SUPPLIED ENTRIES:

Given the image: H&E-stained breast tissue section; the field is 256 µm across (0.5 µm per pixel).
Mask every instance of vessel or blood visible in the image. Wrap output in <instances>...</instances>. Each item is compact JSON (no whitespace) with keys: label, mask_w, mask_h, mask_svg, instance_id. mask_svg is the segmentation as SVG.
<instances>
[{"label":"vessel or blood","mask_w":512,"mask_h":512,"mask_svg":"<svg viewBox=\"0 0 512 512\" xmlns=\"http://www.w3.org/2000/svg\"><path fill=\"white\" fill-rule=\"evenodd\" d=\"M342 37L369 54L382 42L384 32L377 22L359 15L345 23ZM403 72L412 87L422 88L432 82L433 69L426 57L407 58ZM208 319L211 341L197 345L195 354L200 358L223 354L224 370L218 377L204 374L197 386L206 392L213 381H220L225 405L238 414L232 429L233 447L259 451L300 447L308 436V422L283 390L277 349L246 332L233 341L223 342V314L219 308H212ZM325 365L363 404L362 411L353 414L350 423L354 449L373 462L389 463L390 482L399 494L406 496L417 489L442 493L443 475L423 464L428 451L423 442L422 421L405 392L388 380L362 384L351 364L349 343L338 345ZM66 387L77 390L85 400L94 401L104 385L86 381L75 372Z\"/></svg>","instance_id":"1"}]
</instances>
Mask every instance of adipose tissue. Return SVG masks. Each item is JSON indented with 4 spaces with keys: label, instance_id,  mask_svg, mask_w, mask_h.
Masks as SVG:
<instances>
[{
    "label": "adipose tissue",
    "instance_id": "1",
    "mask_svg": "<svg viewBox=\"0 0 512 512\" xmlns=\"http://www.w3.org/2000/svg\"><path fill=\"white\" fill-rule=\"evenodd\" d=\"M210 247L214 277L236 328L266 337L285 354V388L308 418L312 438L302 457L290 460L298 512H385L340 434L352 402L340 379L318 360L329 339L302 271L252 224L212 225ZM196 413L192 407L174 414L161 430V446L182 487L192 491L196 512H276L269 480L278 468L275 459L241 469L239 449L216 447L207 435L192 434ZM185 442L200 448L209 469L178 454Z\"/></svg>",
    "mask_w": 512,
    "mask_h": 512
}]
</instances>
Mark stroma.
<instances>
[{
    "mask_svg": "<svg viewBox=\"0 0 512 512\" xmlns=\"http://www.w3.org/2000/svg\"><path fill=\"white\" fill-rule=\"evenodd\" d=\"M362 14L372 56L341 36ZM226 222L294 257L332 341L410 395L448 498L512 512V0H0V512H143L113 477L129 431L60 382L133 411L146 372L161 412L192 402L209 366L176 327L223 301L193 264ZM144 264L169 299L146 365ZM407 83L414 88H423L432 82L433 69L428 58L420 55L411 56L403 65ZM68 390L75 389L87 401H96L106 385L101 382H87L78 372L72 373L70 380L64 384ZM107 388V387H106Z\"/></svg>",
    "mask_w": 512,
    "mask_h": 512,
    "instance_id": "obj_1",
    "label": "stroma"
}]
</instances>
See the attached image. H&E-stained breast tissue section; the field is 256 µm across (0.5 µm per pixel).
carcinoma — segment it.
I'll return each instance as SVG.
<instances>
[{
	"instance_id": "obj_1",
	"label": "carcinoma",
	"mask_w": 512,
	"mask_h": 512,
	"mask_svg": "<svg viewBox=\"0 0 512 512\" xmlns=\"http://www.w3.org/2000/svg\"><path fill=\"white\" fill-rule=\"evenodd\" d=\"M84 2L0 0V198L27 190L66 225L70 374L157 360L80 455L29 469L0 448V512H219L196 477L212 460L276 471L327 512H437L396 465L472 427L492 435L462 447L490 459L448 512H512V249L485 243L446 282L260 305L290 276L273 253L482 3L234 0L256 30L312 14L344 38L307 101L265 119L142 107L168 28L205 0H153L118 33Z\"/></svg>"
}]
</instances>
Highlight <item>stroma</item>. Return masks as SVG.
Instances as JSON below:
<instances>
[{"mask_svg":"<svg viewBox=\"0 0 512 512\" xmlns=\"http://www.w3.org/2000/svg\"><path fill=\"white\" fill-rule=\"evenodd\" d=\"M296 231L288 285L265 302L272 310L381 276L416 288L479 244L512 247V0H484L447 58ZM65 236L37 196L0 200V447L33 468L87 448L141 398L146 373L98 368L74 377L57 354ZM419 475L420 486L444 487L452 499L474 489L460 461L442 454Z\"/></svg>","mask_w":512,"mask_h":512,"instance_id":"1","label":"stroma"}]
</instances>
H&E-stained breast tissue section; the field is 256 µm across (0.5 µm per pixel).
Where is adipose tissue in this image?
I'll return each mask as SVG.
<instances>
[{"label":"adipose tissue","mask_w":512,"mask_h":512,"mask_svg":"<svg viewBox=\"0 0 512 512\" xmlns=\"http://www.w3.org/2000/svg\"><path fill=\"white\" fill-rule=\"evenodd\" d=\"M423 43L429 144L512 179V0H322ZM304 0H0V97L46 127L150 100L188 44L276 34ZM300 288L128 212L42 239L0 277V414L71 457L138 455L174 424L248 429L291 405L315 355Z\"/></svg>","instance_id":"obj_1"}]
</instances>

TASK DESCRIPTION:
Look through the records and gather each line with the word "pixel".

SOLVED PROBLEM:
Given the image: H&E-stained breast tissue section; the field is 256 µm across (0.5 µm per pixel).
See the attached image. H&E-stained breast tissue section; the field is 256 µm across (0.5 µm per pixel).
H&E-stained breast tissue section; the field is 256 µm across (0.5 µm per pixel).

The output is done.